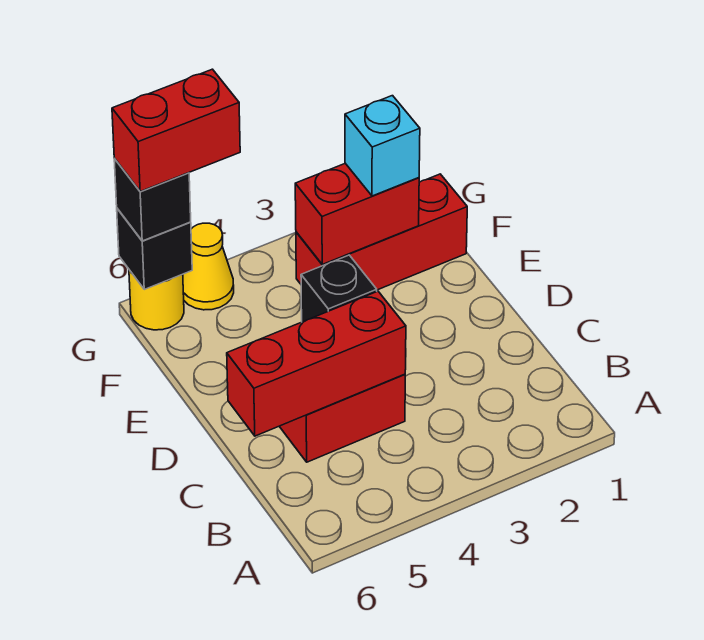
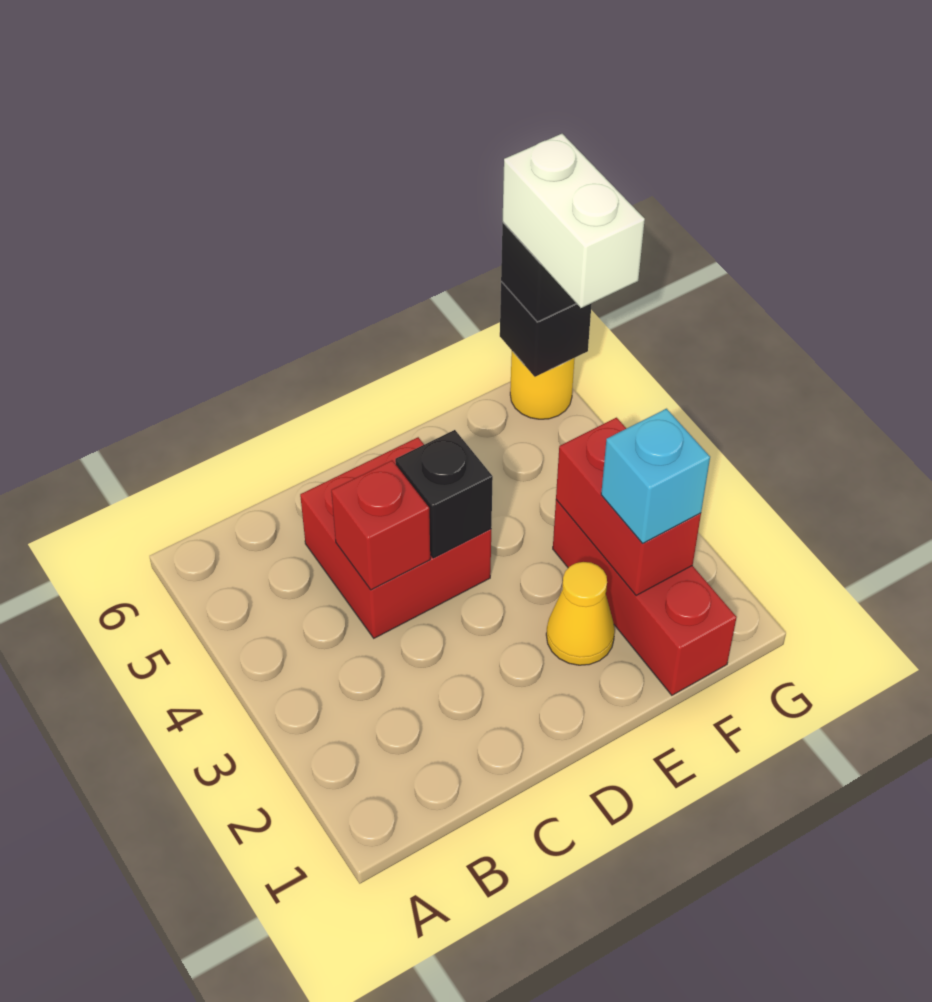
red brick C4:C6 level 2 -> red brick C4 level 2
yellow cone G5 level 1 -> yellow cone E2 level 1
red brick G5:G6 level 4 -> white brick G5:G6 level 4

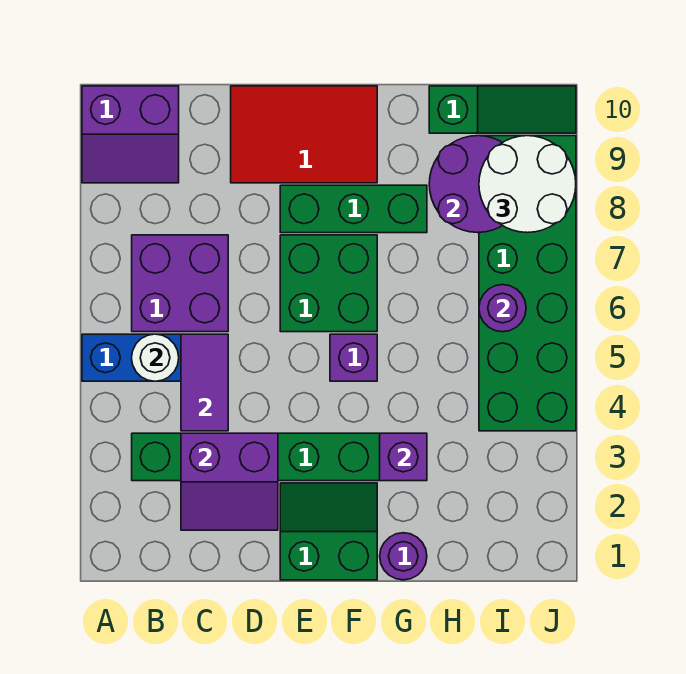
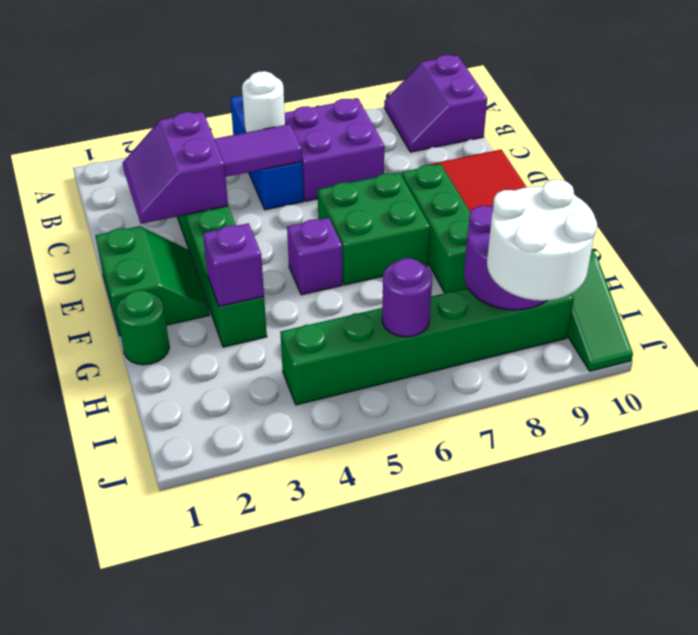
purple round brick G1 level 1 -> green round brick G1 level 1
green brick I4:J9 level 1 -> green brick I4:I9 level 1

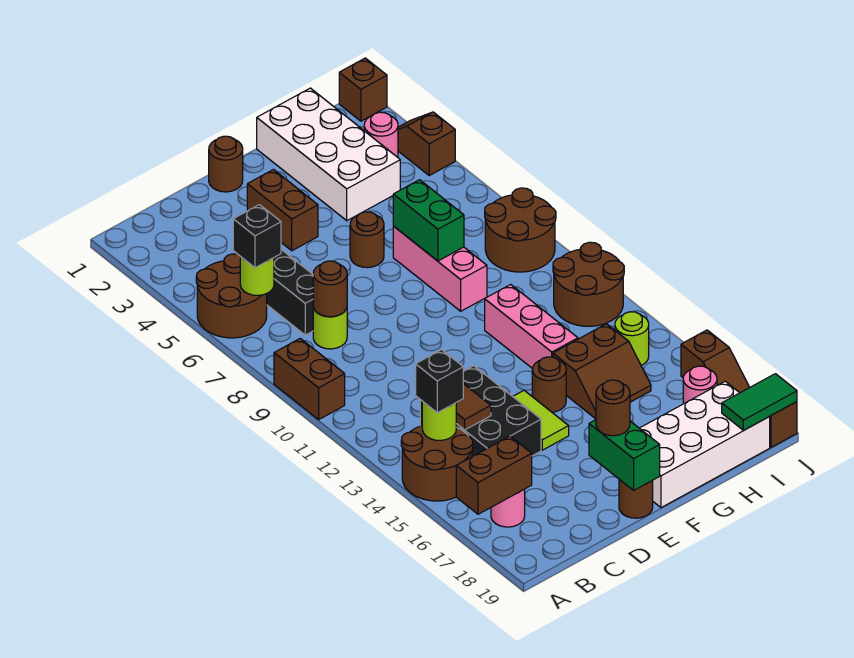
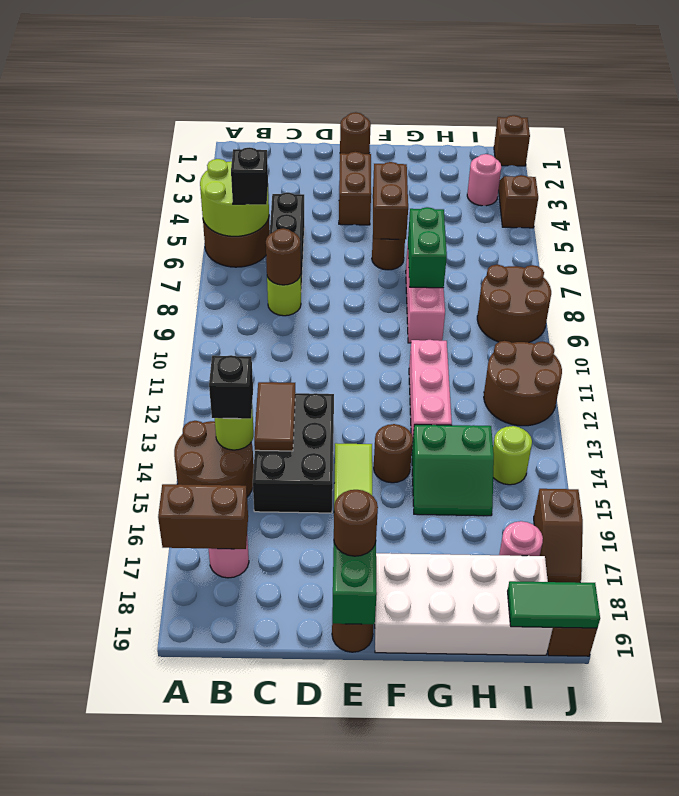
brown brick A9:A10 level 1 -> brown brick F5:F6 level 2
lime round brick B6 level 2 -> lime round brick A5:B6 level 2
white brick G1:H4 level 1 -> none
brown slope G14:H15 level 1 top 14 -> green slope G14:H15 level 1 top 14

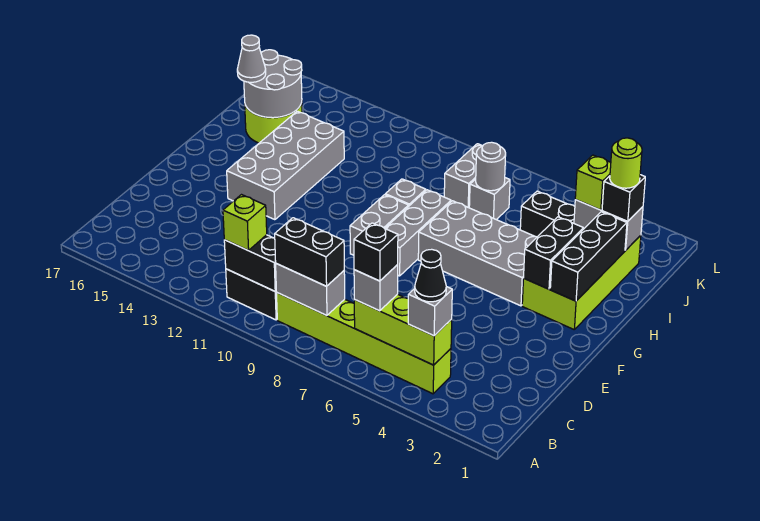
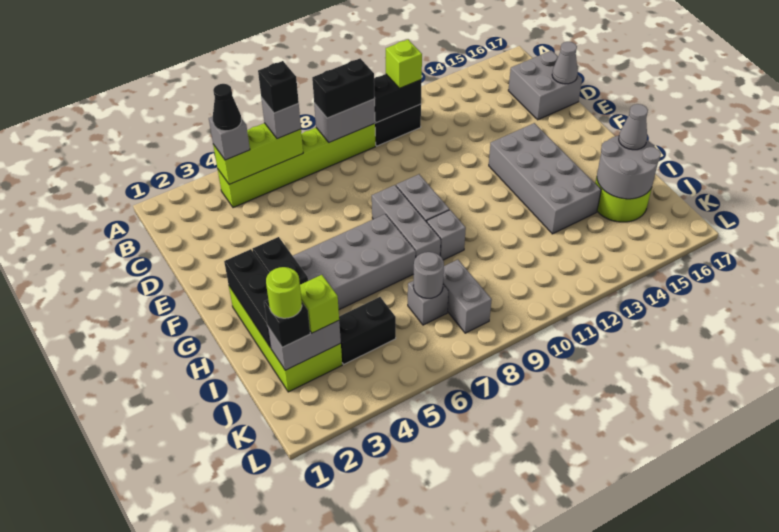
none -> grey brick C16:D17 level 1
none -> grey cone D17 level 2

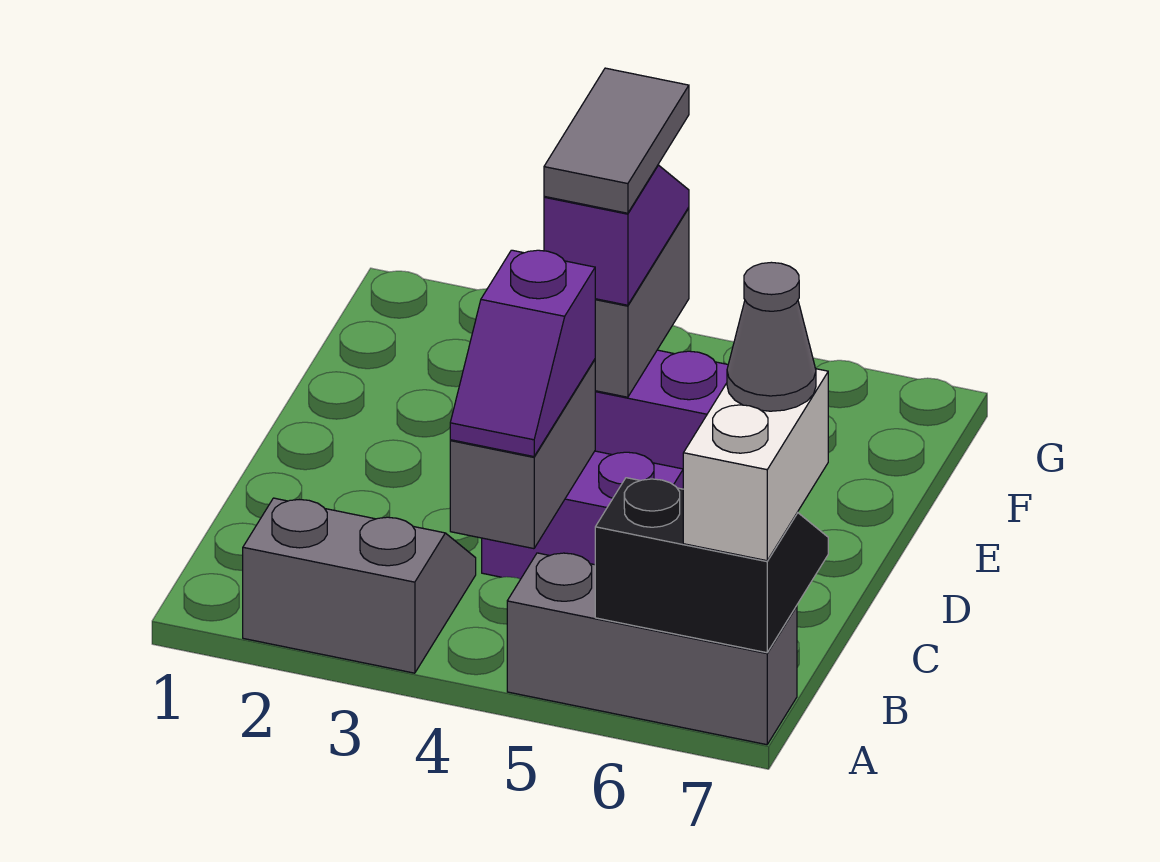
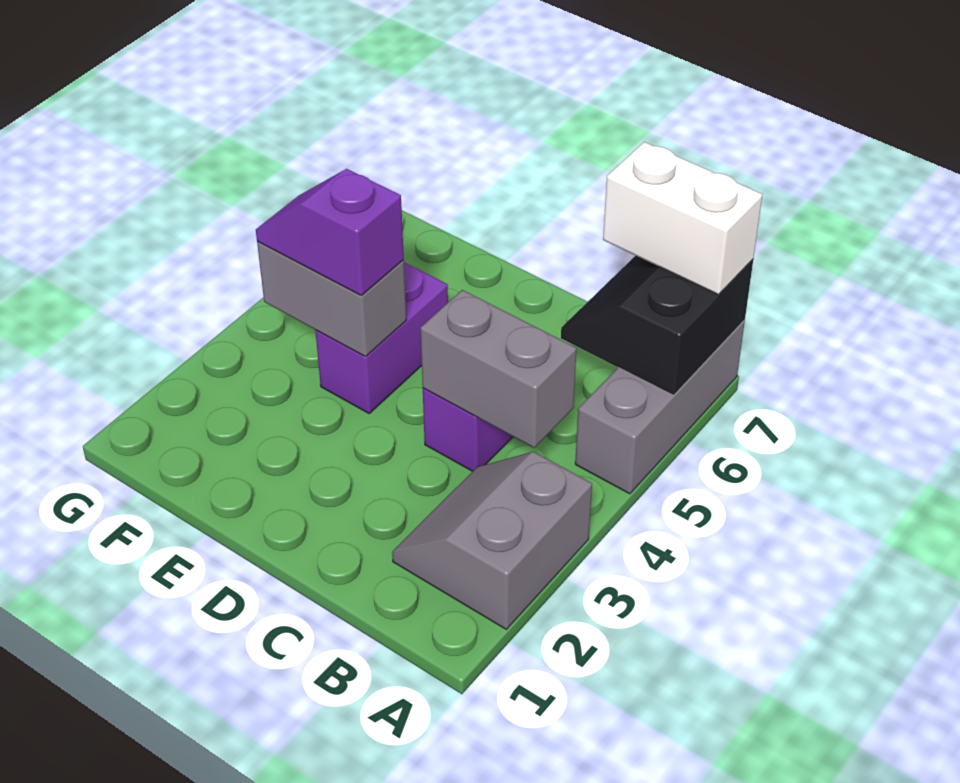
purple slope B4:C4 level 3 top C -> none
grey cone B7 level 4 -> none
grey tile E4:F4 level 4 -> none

□ □ □ □ □ □ □

Print the lines from the line with "white brick G1:H4 level 1 -> none" to the end of the data above. Include both ends, exclude the pictures, and add nothing else.

white brick G1:H4 level 1 -> none
brown slope G14:H15 level 1 top 14 -> green slope G14:H15 level 1 top 14

none -> grey brick C16:D17 level 1
none -> grey cone D17 level 2

purple slope B4:C4 level 3 top C -> none
grey cone B7 level 4 -> none
grey tile E4:F4 level 4 -> none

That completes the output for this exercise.